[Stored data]
☆ ☆ ☆ ☆

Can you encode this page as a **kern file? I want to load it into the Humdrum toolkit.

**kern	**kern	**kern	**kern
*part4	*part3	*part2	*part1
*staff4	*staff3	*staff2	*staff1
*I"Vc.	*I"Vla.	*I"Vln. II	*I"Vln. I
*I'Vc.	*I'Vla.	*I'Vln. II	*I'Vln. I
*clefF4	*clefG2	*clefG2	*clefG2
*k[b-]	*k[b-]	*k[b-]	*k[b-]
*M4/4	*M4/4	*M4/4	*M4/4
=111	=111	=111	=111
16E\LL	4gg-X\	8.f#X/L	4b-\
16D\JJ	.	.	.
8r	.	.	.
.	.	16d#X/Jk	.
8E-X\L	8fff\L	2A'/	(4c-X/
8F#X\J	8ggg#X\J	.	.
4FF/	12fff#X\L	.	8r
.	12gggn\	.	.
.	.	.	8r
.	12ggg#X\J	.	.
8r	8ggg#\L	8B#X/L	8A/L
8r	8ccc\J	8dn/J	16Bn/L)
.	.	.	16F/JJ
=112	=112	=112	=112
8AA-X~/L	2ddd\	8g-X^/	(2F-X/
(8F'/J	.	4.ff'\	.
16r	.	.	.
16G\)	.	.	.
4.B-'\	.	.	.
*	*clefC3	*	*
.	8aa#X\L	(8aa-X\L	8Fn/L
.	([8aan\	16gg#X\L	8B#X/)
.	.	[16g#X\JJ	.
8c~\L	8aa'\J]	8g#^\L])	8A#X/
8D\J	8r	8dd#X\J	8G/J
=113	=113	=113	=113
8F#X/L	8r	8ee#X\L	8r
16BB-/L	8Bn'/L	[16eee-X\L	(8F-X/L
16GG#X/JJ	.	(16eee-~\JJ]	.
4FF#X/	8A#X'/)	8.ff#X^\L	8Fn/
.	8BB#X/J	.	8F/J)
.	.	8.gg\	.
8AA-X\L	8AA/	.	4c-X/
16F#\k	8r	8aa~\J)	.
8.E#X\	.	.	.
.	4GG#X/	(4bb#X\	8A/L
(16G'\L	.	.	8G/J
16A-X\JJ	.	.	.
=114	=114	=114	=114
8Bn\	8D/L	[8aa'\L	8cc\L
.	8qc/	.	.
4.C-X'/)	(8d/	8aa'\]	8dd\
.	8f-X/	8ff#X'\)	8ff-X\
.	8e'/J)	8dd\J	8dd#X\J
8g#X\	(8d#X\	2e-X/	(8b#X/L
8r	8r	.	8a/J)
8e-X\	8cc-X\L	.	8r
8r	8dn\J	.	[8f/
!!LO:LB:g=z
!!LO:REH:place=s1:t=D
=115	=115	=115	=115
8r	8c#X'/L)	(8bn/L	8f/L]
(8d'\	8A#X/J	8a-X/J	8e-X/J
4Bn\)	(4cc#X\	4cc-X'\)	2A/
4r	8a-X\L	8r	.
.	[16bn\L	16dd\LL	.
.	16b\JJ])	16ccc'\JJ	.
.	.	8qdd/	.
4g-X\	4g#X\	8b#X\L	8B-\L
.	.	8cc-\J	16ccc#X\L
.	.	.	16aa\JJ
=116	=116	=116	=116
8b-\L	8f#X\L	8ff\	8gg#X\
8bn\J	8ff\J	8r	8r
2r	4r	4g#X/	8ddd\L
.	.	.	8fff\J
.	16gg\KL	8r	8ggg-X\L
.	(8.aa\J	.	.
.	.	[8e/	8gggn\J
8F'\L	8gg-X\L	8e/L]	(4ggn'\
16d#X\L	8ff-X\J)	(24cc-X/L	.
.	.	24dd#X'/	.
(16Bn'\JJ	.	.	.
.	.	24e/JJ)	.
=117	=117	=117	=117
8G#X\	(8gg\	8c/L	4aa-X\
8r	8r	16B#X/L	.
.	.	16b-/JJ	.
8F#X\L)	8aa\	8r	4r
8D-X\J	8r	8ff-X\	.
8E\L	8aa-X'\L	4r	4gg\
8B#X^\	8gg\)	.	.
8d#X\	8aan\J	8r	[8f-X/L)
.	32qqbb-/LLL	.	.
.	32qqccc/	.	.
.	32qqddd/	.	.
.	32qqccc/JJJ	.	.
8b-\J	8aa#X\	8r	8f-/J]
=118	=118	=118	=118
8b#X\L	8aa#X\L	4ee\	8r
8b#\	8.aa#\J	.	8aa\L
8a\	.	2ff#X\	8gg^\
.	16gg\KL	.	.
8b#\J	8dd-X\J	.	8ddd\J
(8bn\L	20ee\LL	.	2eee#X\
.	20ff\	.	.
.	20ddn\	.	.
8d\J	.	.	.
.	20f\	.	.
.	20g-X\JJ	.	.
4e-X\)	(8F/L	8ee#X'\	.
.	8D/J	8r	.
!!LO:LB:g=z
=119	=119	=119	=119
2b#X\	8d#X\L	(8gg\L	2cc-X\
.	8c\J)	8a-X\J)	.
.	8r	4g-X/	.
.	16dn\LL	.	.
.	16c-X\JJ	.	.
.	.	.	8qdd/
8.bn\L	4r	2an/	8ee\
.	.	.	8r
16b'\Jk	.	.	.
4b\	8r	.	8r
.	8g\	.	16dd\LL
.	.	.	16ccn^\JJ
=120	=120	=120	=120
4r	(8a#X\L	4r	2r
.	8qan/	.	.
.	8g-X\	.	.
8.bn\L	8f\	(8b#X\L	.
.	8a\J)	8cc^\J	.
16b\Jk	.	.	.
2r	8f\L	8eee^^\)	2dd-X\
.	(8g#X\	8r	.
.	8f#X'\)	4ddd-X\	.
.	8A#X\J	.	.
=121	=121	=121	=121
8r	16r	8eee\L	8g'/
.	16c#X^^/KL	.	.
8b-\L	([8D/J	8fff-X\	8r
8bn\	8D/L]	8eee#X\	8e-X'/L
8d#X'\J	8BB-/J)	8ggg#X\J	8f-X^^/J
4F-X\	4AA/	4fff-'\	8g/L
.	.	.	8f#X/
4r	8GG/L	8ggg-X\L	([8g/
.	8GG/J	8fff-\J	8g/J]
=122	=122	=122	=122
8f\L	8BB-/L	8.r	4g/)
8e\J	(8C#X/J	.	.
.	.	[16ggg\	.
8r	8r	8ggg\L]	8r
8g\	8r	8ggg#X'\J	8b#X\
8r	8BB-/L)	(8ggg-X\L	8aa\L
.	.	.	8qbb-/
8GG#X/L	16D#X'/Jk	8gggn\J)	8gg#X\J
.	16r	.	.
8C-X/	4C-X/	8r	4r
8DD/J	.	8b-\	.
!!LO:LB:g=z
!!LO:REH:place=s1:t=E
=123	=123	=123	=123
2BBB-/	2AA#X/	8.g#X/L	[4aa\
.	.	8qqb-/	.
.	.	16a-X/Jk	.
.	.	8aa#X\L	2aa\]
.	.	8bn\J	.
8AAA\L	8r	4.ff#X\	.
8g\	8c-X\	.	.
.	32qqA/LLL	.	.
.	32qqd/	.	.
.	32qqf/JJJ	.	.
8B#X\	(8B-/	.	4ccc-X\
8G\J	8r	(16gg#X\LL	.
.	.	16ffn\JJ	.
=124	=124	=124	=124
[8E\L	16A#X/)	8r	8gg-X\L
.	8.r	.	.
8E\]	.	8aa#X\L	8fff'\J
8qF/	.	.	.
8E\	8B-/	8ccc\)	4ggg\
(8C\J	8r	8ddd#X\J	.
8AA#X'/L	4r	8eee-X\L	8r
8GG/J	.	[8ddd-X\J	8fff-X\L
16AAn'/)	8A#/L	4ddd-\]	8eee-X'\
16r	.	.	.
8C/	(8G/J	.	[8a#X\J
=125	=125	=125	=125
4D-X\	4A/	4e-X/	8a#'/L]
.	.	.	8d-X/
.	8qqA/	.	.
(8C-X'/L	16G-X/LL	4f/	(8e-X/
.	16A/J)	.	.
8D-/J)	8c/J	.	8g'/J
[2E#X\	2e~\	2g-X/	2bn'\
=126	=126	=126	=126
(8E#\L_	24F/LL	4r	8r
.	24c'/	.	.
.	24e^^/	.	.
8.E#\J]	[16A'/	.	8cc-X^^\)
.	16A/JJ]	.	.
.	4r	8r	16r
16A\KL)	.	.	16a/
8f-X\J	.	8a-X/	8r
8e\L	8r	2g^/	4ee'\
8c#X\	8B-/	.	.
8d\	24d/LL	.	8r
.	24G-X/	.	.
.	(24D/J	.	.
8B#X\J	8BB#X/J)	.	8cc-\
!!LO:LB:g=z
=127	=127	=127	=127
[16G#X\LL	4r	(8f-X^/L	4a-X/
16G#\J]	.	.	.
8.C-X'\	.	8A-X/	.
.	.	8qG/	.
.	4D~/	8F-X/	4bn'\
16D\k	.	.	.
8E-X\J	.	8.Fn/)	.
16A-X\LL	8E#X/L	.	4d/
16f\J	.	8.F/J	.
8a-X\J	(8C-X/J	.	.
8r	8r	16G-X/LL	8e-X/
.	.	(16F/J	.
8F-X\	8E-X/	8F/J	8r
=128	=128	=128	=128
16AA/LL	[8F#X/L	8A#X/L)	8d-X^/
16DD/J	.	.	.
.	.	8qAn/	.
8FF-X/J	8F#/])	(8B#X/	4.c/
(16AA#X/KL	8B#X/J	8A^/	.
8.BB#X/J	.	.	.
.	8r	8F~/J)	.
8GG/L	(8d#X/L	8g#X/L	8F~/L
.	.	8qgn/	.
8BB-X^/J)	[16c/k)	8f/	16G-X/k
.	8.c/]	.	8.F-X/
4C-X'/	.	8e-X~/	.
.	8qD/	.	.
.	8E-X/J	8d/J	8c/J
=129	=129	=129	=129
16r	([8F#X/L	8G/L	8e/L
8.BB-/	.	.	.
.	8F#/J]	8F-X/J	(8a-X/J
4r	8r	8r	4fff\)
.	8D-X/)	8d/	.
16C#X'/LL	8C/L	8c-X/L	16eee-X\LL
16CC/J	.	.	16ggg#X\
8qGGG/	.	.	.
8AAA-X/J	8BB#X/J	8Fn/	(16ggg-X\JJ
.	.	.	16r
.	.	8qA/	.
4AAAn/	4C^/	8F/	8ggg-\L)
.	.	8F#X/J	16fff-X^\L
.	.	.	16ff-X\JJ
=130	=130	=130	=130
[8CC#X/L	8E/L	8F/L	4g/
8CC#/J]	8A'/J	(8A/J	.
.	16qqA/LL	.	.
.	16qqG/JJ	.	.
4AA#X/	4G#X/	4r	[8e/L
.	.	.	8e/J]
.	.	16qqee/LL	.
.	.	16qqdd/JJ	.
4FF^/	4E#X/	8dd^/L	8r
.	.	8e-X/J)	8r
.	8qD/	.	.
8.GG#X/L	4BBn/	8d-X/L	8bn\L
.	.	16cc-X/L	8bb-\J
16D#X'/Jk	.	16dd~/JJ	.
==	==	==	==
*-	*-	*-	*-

☆ ☆ ☆ ☆

▶ **Exercise goal**:
Tally the lines of the records that contain the string "kern", with case counting, and give only the number.

▶ **Output of the exercise**:
2